--- Provided records Enclosed Below ---

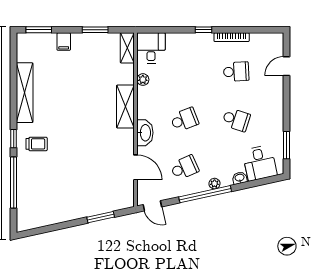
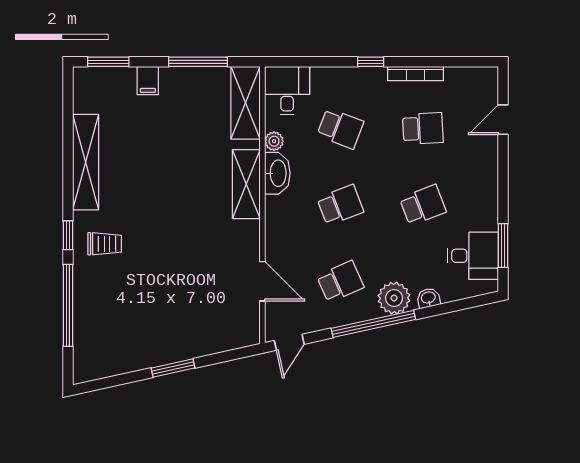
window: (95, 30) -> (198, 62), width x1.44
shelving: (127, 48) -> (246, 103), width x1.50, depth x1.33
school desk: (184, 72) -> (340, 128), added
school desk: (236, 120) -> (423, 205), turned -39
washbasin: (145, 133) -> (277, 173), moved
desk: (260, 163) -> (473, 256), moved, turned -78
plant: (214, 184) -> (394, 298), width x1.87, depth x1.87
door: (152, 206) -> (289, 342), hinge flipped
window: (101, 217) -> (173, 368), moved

--- End of Enclosed Provided records ---
--- Provided records Enclosed Below ---

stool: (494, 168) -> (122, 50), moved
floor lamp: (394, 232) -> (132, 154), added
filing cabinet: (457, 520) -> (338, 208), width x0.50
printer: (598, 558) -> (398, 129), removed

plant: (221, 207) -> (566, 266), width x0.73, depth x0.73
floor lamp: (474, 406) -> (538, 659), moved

--- End of Enclosed Provided records ---

→ Directive:
Your answer should be the lines of the listing above between the line holding "window: (95, 30) -> (198, 62), width x1.44" and the line holding "window: (101, 217) -> (173, 368), moved", inclusive, restated word for word and alone.

→ Completed exercise:
window: (95, 30) -> (198, 62), width x1.44
shelving: (127, 48) -> (246, 103), width x1.50, depth x1.33
school desk: (184, 72) -> (340, 128), added
school desk: (236, 120) -> (423, 205), turned -39
washbasin: (145, 133) -> (277, 173), moved
desk: (260, 163) -> (473, 256), moved, turned -78
plant: (214, 184) -> (394, 298), width x1.87, depth x1.87
door: (152, 206) -> (289, 342), hinge flipped
window: (101, 217) -> (173, 368), moved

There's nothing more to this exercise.